__TASK GOAL__. Copy out the entries exactly, and wherever a picture appears, leave it out.

--- DATA EXTRACT ---

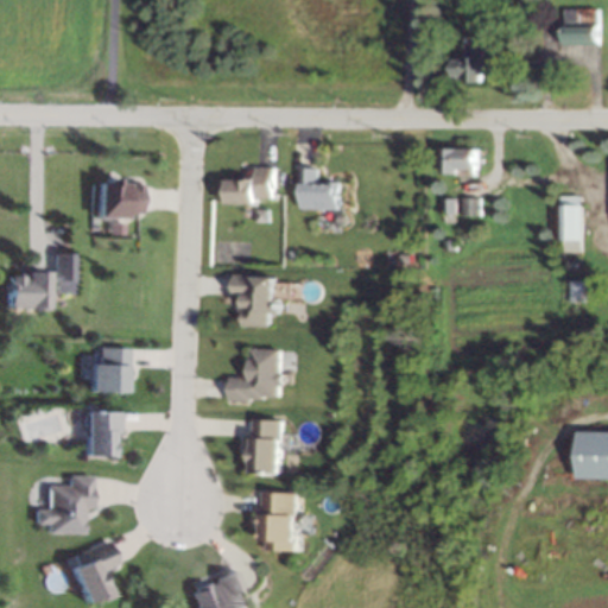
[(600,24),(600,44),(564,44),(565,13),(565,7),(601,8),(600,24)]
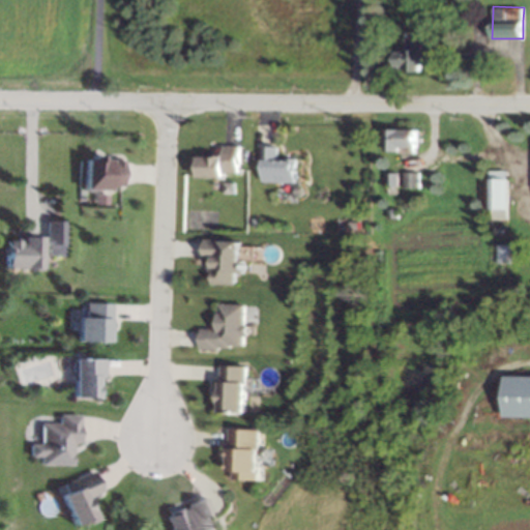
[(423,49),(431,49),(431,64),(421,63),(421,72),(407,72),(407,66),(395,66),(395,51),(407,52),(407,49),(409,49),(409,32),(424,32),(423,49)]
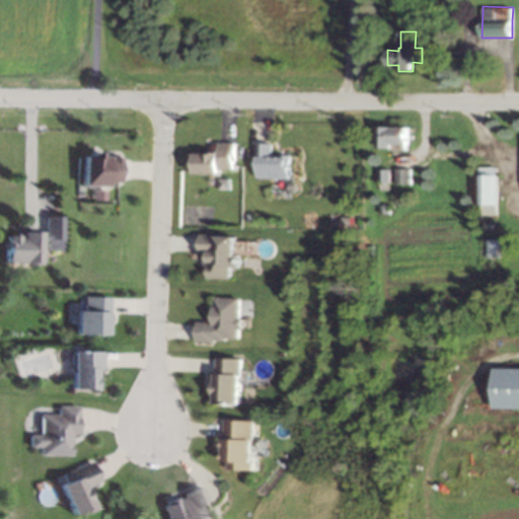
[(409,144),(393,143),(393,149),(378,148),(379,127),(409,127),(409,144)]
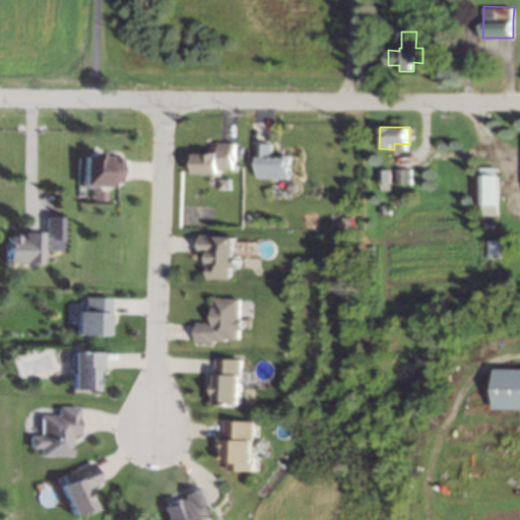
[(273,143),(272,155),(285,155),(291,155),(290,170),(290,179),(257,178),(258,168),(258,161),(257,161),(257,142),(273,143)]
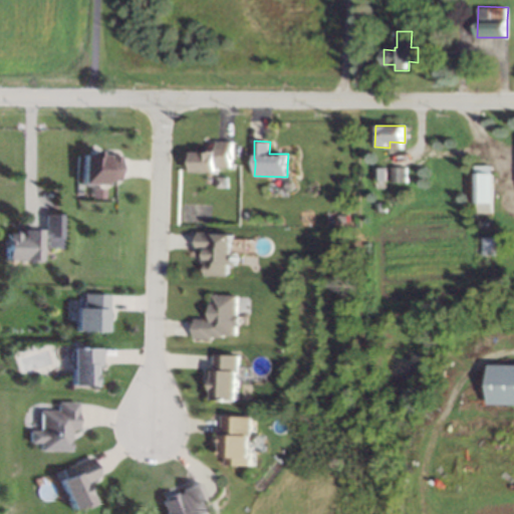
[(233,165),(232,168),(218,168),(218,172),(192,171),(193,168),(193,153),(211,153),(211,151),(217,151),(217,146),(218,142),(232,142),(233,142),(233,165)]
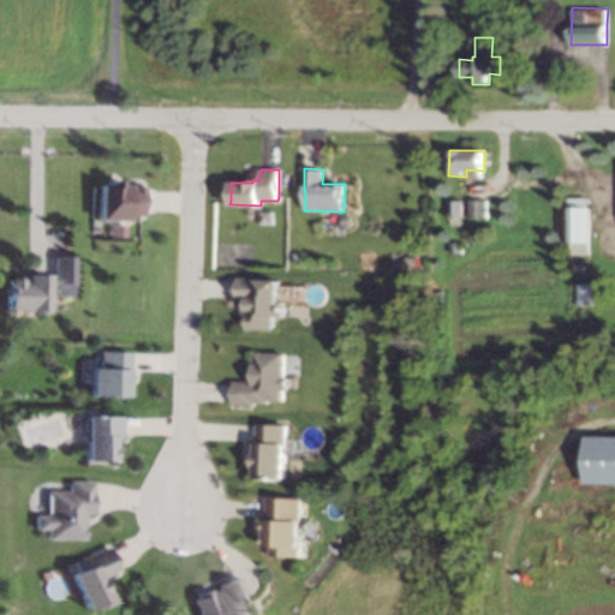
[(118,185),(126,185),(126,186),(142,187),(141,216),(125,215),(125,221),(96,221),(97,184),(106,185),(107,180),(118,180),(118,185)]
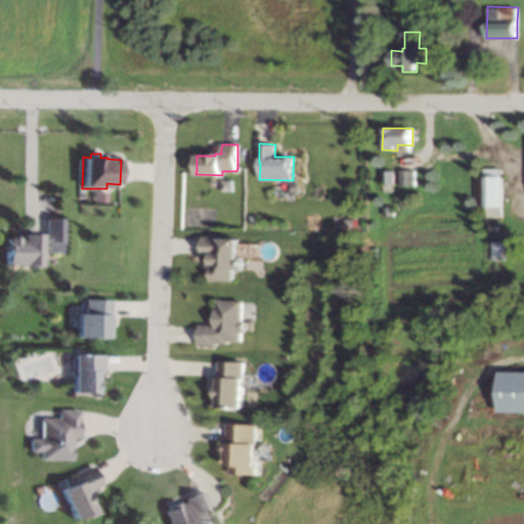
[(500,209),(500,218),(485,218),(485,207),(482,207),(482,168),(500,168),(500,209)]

---

__TASK OUTPUT__.
[(600,24),(600,44),(564,44),(565,13),(565,7),(601,8),(600,24)]
[(423,49),(431,49),(431,64),(421,63),(421,72),(407,72),(407,66),(395,66),(395,51),(407,52),(407,49),(409,49),(409,32),(424,32),(423,49)]
[(409,144),(393,143),(393,149),(378,148),(379,127),(409,127),(409,144)]
[(273,143),(272,155),(285,155),(291,155),(290,170),(290,179),(257,178),(258,168),(258,161),(257,161),(257,142),(273,143)]
[(233,165),(232,168),(218,168),(218,172),(192,171),(193,168),(193,153),(211,153),(211,151),(217,151),(217,146),(218,142),(232,142),(233,142),(233,165)]
[(118,185),(126,185),(126,186),(142,187),(141,216),(125,215),(125,221),(96,221),(97,184),(106,185),(107,180),(118,180),(118,185)]
[(500,209),(500,218),(485,218),(485,207),(482,207),(482,168),(500,168),(500,209)]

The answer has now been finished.